MATERIAL TO PROCESS —

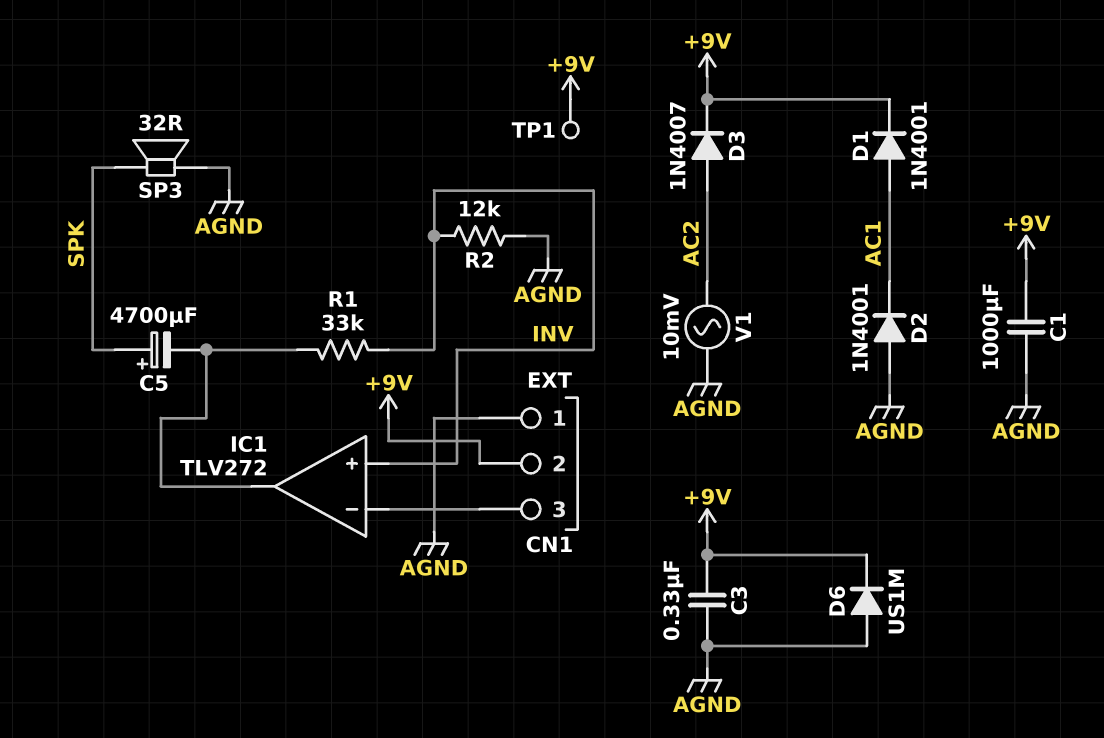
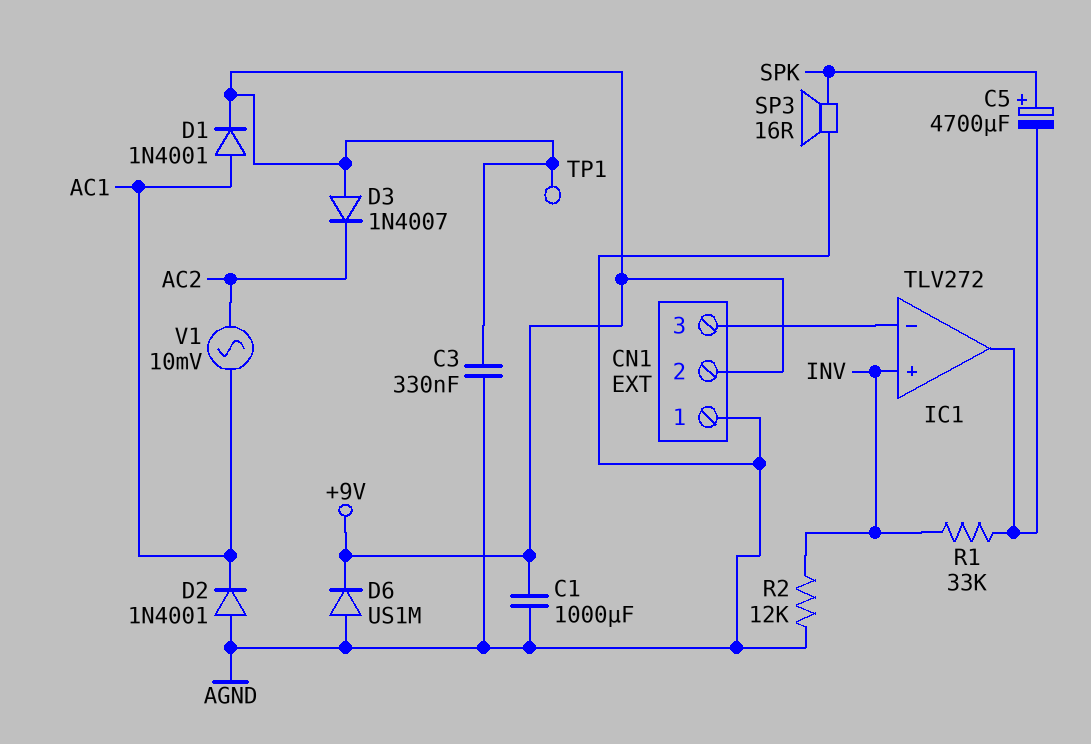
D3: diode 1N4007 (A AC2, K +9V) -> diode 1N4007 (A +9V, K AC2)
SP3: speaker 32R (AGND, SPK) -> speaker 16R (AGND, SPK)
V1: AC 10mV (AC2, AGND) -> AC 10mV (AC1, AC2)

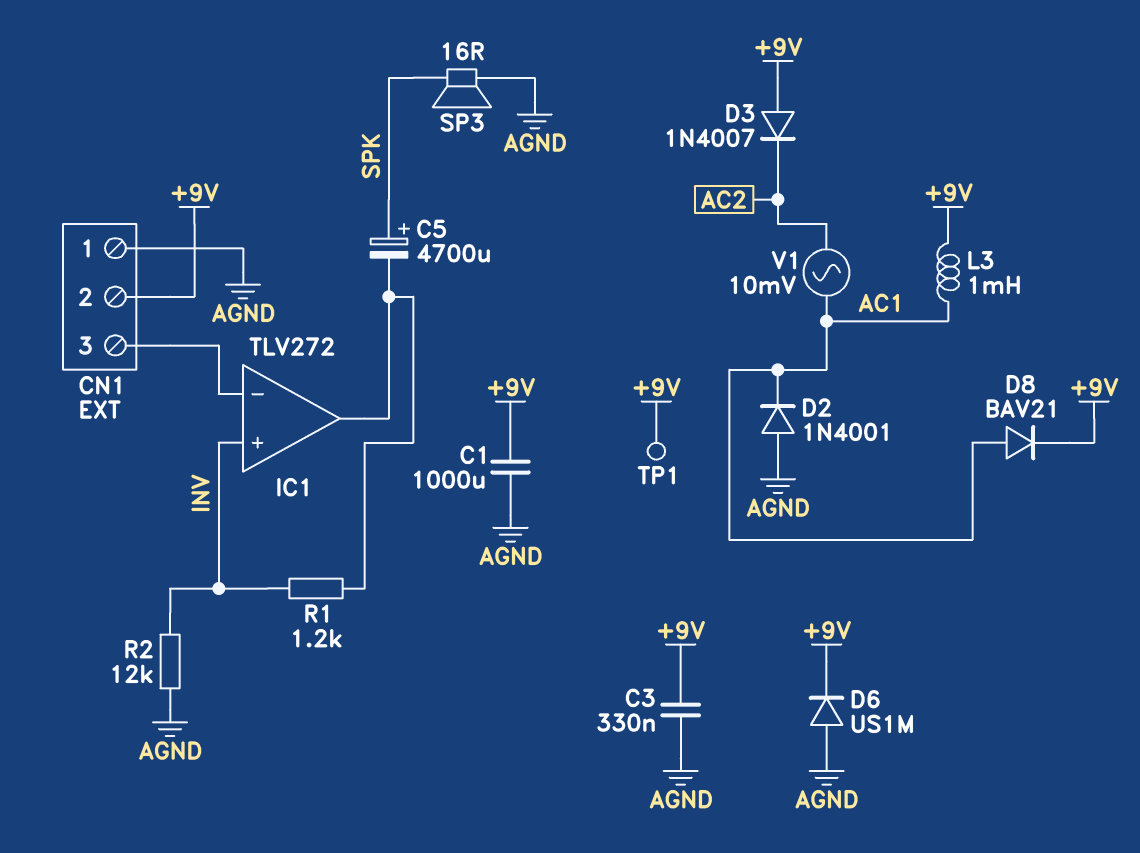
D1: diode 1N4001 (A AC1, K +9V) -> none
D8: none -> diode BAV21 (A AC1, K +9V)
L3: none -> 1mH (+9V, AC1)
R1: 33k (IC1/out, INV) -> 1.2k (IC1/out, INV)

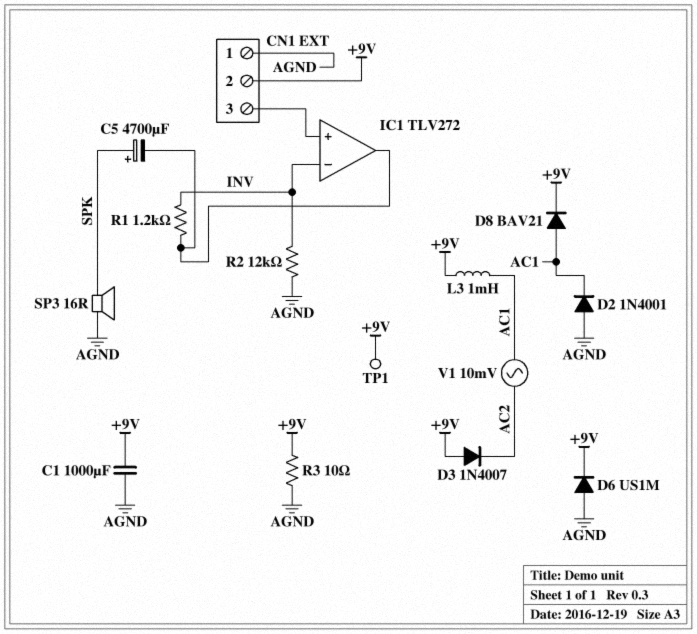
C3: 330nF (+9V, AGND) -> none
IC1 pin in+: INV -> CN1/3
IC1 pin in-: CN1/3 -> INV
R3: none -> 10 (+9V, AGND)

EXERCISE INSTRUCTIONS — What you write must match, line for line, the lines from the one with "R1: 33k (IC1/out, INV) -> 1.2k (IC1/out, INV)" through the last line of the data above, minus the pictures.

RESULT OF THIS TASK —
R1: 33k (IC1/out, INV) -> 1.2k (IC1/out, INV)

C3: 330nF (+9V, AGND) -> none
IC1 pin in+: INV -> CN1/3
IC1 pin in-: CN1/3 -> INV
R3: none -> 10 (+9V, AGND)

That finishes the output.